(Itemized modification records)
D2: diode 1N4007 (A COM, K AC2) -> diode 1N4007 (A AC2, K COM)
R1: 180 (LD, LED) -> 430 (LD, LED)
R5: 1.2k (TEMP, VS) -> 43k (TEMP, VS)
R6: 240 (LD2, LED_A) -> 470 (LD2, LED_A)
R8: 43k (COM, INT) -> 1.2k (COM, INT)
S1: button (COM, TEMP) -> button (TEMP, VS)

--

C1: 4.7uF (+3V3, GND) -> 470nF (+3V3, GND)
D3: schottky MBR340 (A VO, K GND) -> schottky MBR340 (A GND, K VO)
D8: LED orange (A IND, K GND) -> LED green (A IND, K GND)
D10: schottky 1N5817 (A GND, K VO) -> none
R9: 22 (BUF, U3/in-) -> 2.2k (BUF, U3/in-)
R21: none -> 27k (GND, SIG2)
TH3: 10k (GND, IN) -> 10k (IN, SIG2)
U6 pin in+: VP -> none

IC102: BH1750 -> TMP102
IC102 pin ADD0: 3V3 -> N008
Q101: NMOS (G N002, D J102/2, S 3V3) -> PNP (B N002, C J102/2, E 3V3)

— Task —
Where a line of the records has the string "none", copy that line.

— Written answer —
D10: schottky 1N5817 (A GND, K VO) -> none
R21: none -> 27k (GND, SIG2)
U6 pin in+: VP -> none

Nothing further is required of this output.